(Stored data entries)

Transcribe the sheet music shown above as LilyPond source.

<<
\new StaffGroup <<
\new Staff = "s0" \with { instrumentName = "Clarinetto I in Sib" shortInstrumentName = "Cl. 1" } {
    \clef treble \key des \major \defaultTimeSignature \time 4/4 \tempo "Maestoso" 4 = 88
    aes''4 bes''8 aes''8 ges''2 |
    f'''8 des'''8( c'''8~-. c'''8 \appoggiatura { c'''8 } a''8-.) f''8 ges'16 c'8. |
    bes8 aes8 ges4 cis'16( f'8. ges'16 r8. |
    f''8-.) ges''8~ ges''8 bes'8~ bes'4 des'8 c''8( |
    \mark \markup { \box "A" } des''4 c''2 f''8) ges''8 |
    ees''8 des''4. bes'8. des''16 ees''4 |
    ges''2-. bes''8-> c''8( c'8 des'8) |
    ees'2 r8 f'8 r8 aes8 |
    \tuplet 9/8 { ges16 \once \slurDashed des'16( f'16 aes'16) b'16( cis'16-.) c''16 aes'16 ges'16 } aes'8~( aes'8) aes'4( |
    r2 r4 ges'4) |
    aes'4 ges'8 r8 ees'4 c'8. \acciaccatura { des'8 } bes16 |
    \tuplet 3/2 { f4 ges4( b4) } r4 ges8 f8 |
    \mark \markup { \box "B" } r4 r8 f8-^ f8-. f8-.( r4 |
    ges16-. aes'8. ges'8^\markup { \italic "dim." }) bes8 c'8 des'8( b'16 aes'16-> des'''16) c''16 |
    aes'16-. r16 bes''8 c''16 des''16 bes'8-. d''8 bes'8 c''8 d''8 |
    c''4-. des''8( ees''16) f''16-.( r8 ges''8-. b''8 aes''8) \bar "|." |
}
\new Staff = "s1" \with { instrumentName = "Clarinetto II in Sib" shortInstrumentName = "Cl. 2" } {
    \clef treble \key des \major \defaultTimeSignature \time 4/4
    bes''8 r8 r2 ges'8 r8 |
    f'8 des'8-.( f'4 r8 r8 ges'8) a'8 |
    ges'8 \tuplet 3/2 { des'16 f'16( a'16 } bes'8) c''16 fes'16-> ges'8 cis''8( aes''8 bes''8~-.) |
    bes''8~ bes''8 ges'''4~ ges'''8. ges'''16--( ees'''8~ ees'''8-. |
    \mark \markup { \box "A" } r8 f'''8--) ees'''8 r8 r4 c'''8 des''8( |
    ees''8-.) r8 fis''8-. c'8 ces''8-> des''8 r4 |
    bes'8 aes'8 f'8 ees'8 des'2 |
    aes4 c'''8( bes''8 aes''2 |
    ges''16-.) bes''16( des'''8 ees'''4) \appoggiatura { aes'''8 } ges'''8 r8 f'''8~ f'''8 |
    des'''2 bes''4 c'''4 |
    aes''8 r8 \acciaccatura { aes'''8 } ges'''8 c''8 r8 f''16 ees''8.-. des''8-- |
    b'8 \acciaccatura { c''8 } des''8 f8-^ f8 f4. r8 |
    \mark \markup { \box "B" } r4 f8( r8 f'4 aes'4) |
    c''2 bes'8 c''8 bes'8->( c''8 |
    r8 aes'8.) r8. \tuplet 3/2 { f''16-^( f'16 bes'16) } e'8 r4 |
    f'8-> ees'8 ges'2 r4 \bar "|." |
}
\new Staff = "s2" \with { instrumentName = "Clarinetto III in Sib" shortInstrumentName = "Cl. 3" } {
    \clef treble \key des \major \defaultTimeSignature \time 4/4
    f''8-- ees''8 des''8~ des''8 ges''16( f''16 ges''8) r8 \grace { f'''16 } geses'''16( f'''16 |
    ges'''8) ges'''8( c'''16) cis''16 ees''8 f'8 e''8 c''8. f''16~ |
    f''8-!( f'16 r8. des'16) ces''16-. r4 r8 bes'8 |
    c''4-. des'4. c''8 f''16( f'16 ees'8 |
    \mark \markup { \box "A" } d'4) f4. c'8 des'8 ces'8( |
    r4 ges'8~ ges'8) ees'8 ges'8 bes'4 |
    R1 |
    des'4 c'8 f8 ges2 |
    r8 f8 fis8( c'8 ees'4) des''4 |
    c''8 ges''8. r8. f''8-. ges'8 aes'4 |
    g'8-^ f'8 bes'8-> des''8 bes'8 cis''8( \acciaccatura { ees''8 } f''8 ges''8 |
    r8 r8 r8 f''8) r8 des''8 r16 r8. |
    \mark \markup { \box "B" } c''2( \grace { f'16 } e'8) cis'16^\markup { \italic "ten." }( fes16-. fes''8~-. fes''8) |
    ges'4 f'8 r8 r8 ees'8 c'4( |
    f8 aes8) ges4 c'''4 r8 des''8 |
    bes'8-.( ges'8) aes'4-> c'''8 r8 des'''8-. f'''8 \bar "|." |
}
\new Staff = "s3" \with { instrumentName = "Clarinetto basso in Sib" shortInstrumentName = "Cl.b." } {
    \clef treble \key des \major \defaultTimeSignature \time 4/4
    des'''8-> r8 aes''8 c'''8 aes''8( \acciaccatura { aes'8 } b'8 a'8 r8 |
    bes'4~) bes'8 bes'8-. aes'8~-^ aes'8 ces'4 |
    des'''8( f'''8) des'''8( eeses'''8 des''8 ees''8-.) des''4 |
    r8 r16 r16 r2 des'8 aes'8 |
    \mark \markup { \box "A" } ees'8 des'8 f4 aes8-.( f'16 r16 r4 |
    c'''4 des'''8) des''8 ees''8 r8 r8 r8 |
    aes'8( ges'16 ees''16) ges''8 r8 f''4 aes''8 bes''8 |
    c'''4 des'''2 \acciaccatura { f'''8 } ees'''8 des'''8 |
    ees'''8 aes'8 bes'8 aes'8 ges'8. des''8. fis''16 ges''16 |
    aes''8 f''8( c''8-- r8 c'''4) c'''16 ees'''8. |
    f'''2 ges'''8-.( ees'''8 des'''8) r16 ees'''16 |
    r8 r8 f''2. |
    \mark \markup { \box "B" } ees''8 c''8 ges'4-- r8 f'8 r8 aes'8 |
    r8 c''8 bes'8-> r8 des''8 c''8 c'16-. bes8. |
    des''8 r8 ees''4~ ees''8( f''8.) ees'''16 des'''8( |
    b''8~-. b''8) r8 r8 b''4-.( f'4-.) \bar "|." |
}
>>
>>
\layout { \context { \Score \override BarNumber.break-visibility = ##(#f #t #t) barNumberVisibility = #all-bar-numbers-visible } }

--- What is asked ---
Pick out every line in the items above that contains the word "with". Matching is case-sensitive.

--- Full output ---
\new Staff = "s0" \with { instrumentName = "Clarinetto I in Sib" shortInstrumentName = "Cl. 1" } {
\new Staff = "s1" \with { instrumentName = "Clarinetto II in Sib" shortInstrumentName = "Cl. 2" } {
\new Staff = "s2" \with { instrumentName = "Clarinetto III in Sib" shortInstrumentName = "Cl. 3" } {
\new Staff = "s3" \with { instrumentName = "Clarinetto basso in Sib" shortInstrumentName = "Cl.b." } {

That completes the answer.